Task objective: Give back every entry exactly as it is written, but not the pictures.

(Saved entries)
* * * * * * * * *

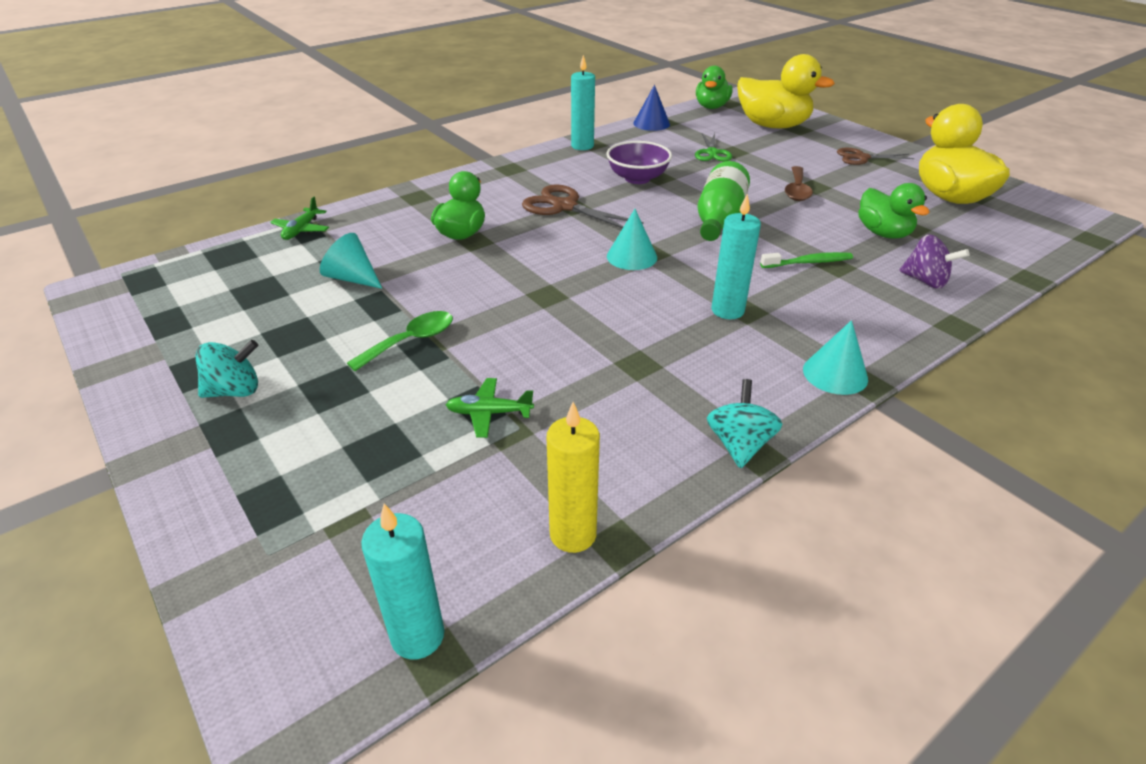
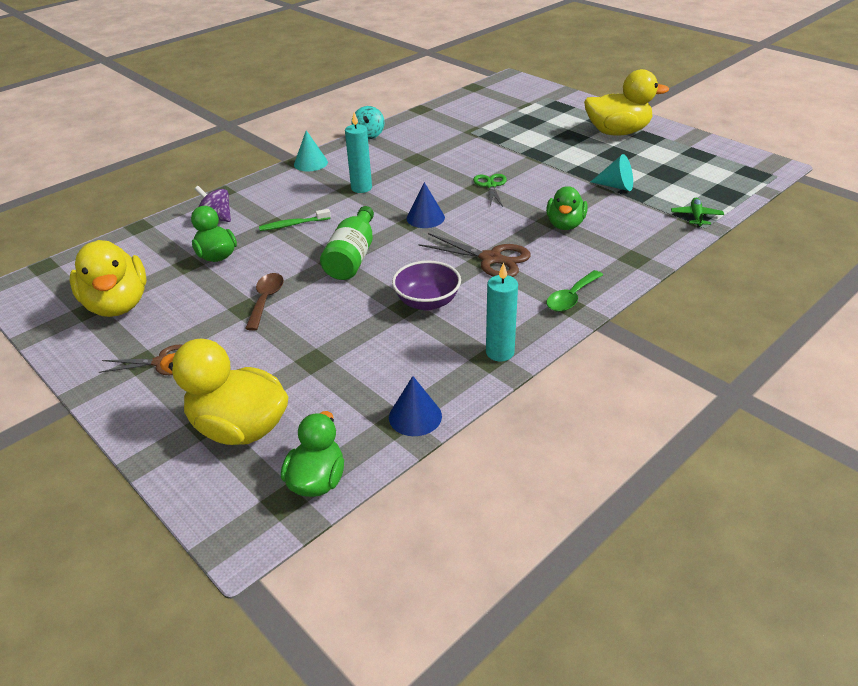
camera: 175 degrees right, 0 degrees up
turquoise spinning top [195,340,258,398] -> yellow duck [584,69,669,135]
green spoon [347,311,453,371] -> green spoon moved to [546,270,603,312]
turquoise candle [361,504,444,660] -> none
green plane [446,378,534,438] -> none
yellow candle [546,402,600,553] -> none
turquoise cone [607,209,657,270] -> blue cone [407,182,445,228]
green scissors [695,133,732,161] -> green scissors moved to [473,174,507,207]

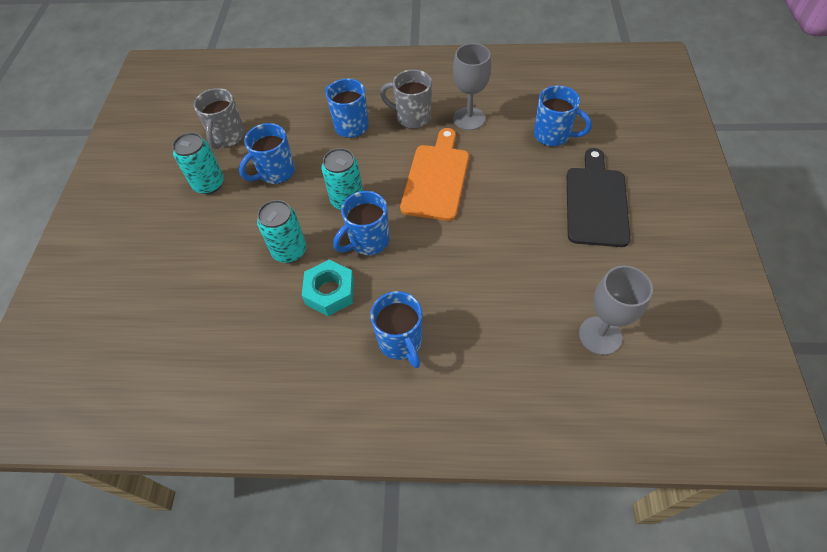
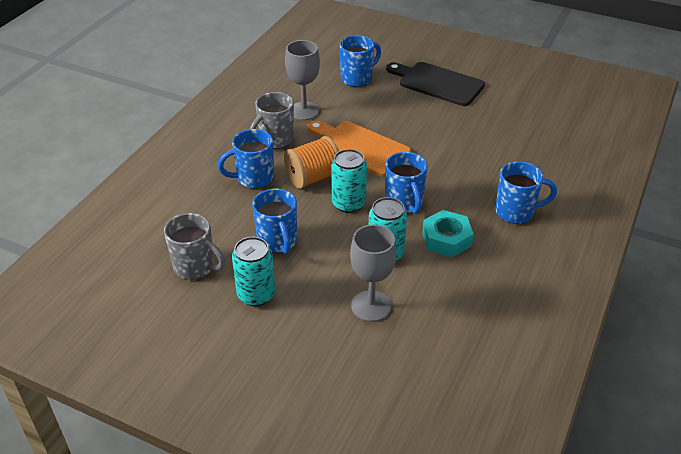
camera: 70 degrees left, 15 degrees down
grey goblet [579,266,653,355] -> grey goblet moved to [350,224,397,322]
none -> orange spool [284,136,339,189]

* * * * * * * * *

Solution for this problem:
camera: 175 degrees right, 0 degrees up
turquoise spinning top [195,340,258,398] -> yellow duck [584,69,669,135]
green spoon [347,311,453,371] -> green spoon moved to [546,270,603,312]
turquoise candle [361,504,444,660] -> none
green plane [446,378,534,438] -> none
yellow candle [546,402,600,553] -> none
turquoise cone [607,209,657,270] -> blue cone [407,182,445,228]
green scissors [695,133,732,161] -> green scissors moved to [473,174,507,207]

camera: 70 degrees left, 15 degrees down
grey goblet [579,266,653,355] -> grey goblet moved to [350,224,397,322]
none -> orange spool [284,136,339,189]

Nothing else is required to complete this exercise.